PROVIDED DATA:
Start of Block
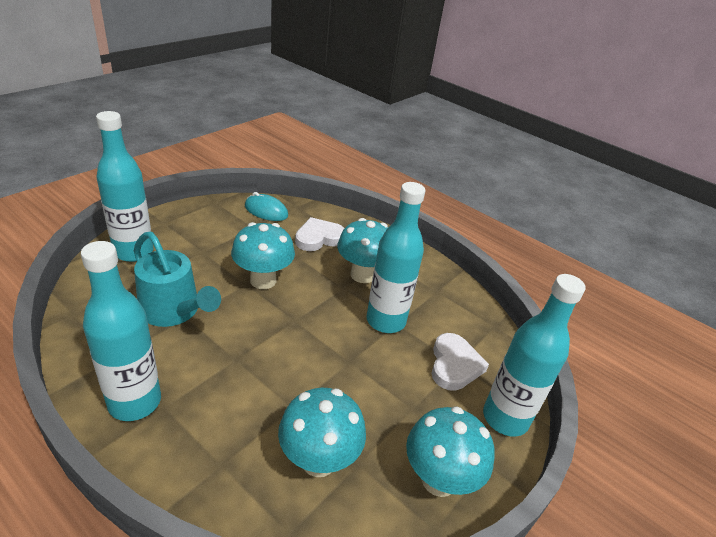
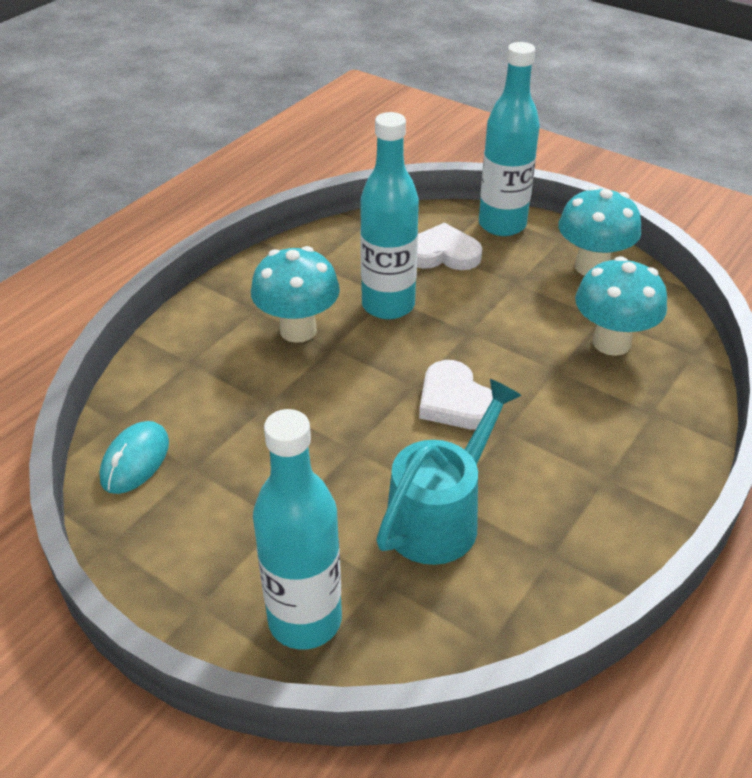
camera: 90 degrees left, 5 degrees up
turquoise bottle [81,241,161,421] -> none
turquoise mushroom [231,222,295,289] -> none
white heart [295,217,345,251] -> white heart moved to [419,360,493,430]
End of Block
PROBLEM DESCRIPTION:
The reply should be nothing but the number of lines in the listing above that include "turquoise".

WORKED SOLUTION:
2